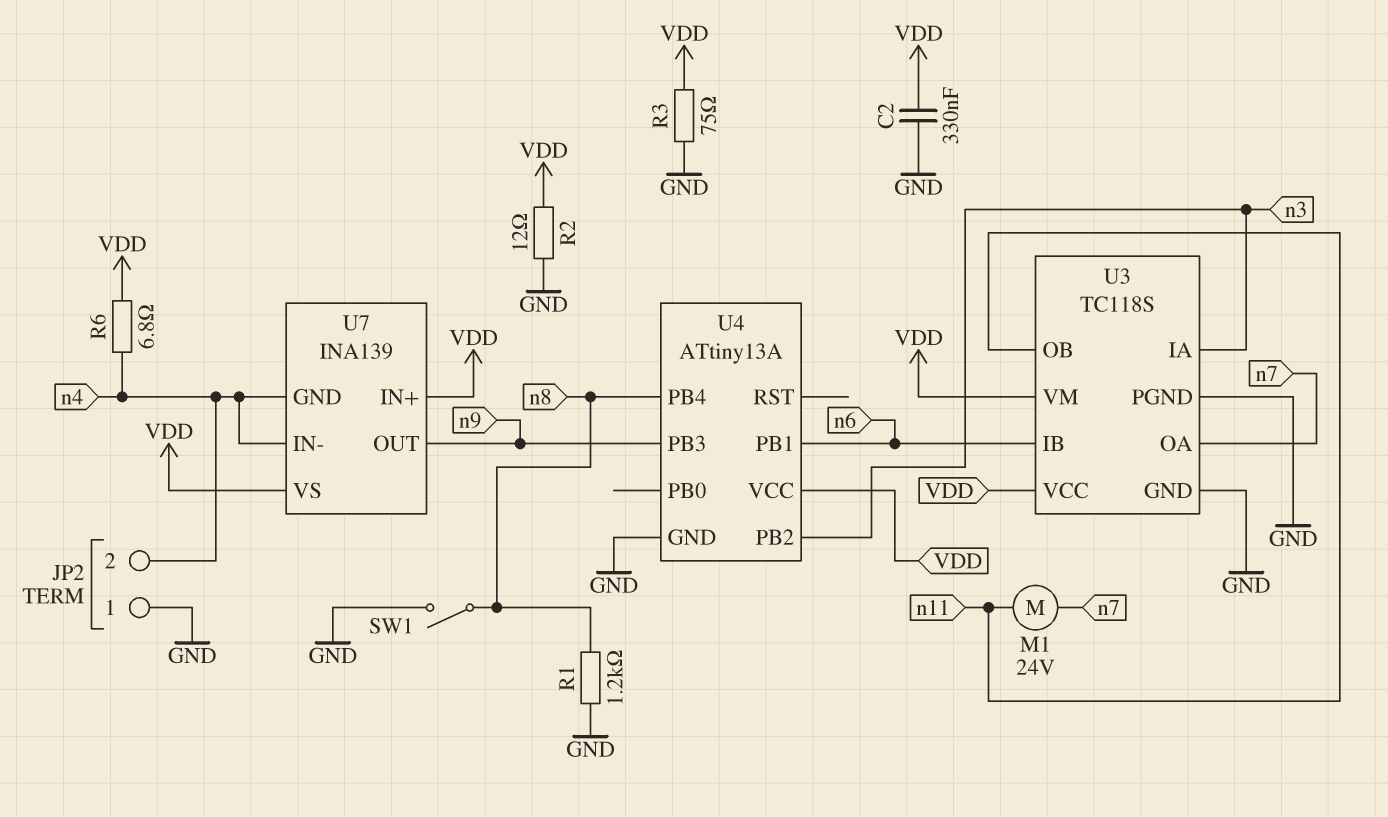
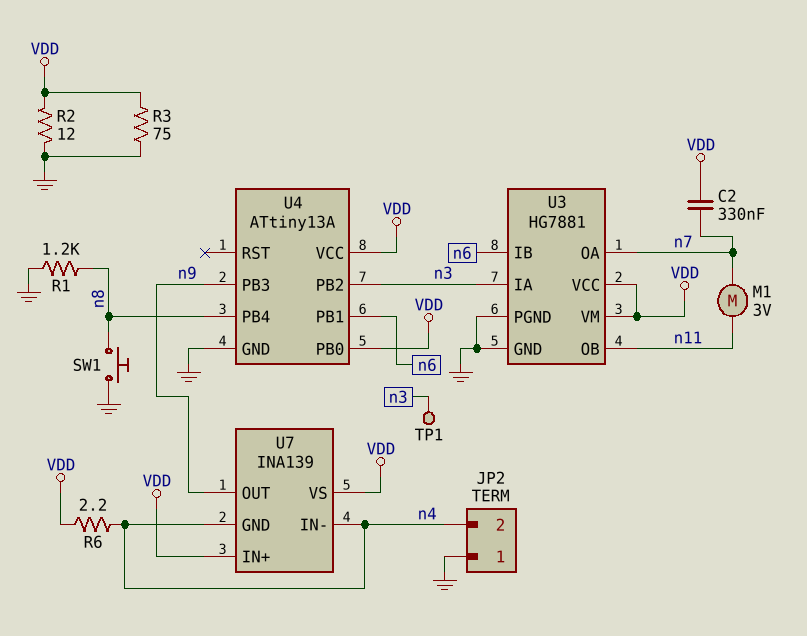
C2: 330nF (GND, VDD) -> 330nF (VDD, n7)
M1: motor 24V (n7, n11) -> motor 3V (n7, n11)
R6: 6.8 (VDD, n4) -> 2.2 (VDD, n4)
SW1: switch (GND, n8) -> button (GND, n8)
TP1: none -> test point (n3)
U3: TC118S -> HG7881
U4 pin PB0: none -> VDD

* EXERCISE GOAL *
The answer should hold exactly the lines running from the one with "TP1: none -> test point (n3)" to the final line of the data, both ends counted.

* ANSWER SPACE *
TP1: none -> test point (n3)
U3: TC118S -> HG7881
U4 pin PB0: none -> VDD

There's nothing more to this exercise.